* Exercise requirements *
Transcribe the records that follow. Keep every word exactly, and drop the pictures.

* Available records *
▼▼▼

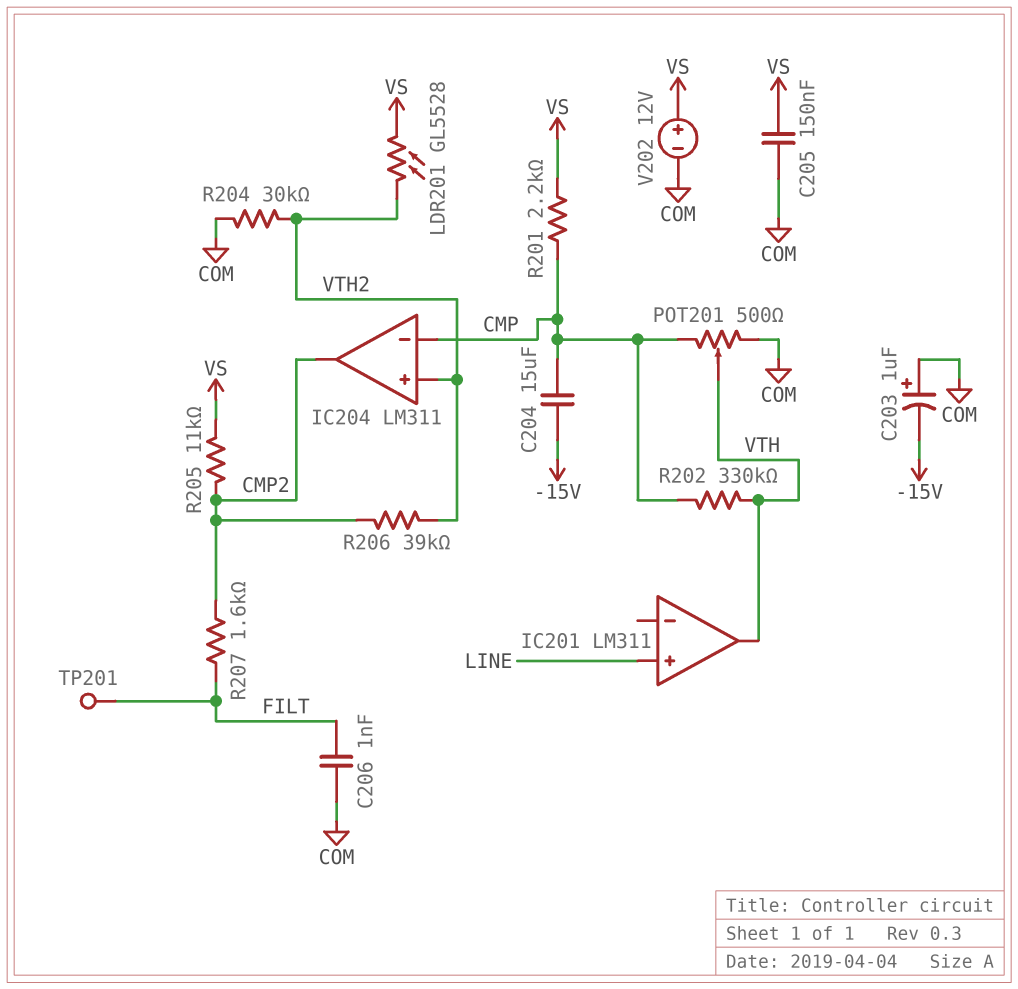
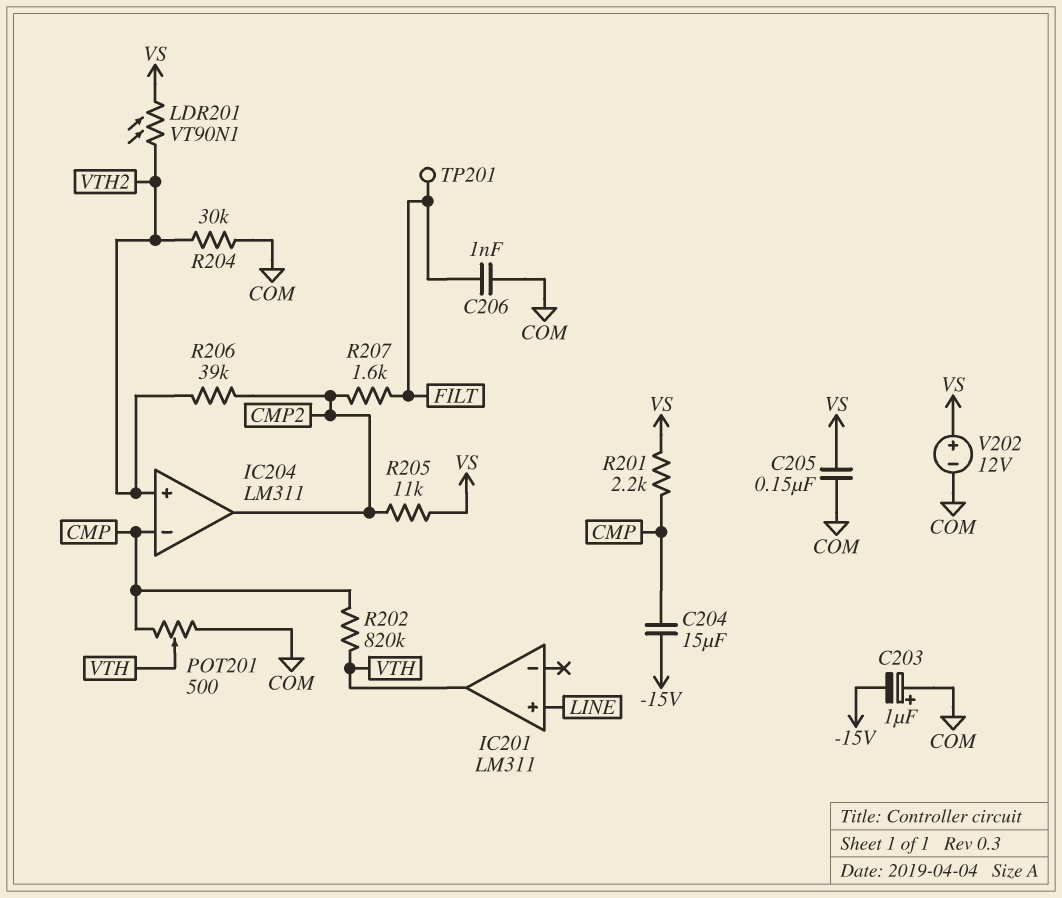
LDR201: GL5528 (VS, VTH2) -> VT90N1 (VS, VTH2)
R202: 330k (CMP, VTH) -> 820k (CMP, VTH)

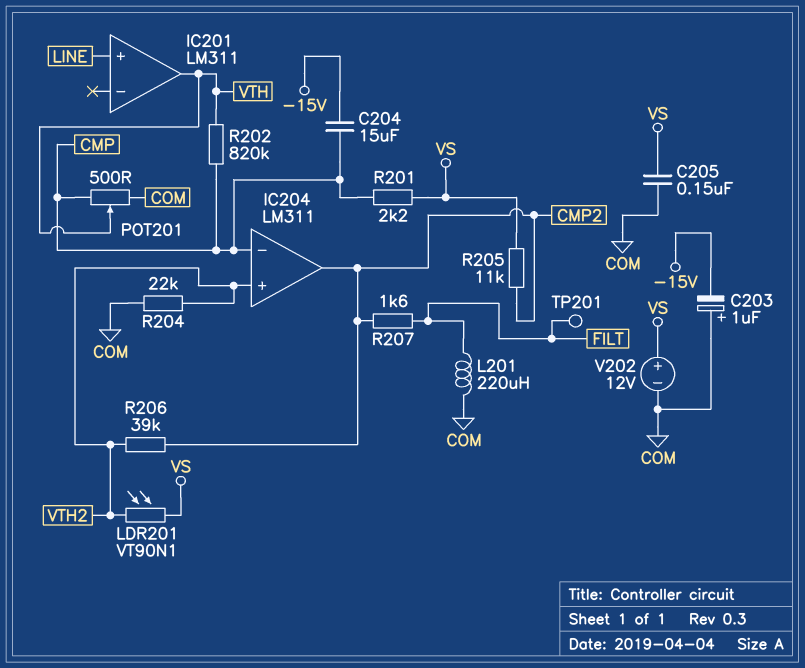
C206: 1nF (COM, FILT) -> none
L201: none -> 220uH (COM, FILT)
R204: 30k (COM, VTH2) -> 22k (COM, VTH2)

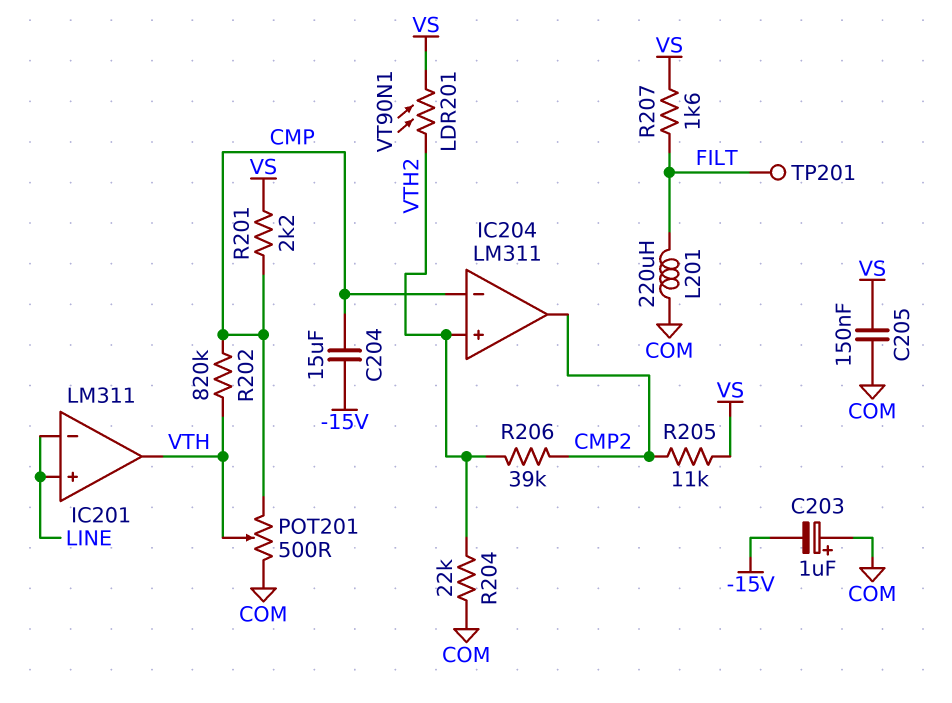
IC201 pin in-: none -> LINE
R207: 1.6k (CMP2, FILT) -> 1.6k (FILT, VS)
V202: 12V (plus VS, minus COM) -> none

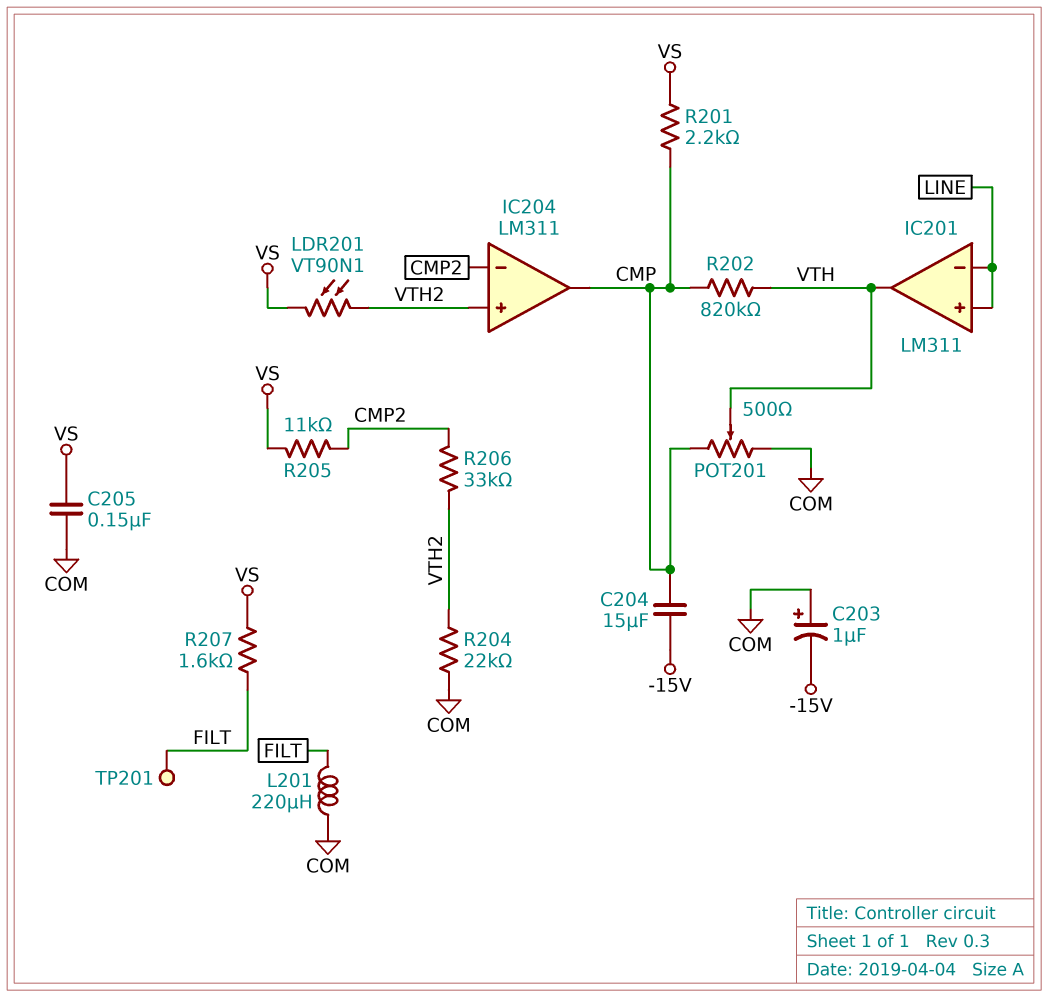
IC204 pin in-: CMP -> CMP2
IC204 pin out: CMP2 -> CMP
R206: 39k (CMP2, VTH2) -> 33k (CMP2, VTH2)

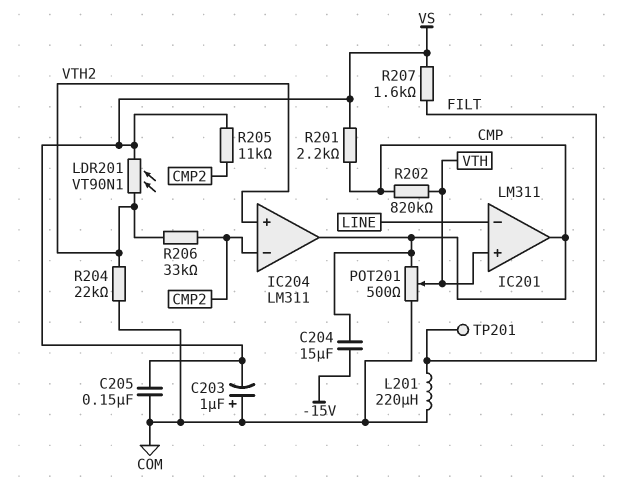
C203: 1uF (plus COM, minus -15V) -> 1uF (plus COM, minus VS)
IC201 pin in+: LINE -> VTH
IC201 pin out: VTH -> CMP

▲▲▲

* Solution to this exercise *
LDR201: GL5528 (VS, VTH2) -> VT90N1 (VS, VTH2)
R202: 330k (CMP, VTH) -> 820k (CMP, VTH)

C206: 1nF (COM, FILT) -> none
L201: none -> 220uH (COM, FILT)
R204: 30k (COM, VTH2) -> 22k (COM, VTH2)

IC201 pin in-: none -> LINE
R207: 1.6k (CMP2, FILT) -> 1.6k (FILT, VS)
V202: 12V (plus VS, minus COM) -> none

IC204 pin in-: CMP -> CMP2
IC204 pin out: CMP2 -> CMP
R206: 39k (CMP2, VTH2) -> 33k (CMP2, VTH2)

C203: 1uF (plus COM, minus -15V) -> 1uF (plus COM, minus VS)
IC201 pin in+: LINE -> VTH
IC201 pin out: VTH -> CMP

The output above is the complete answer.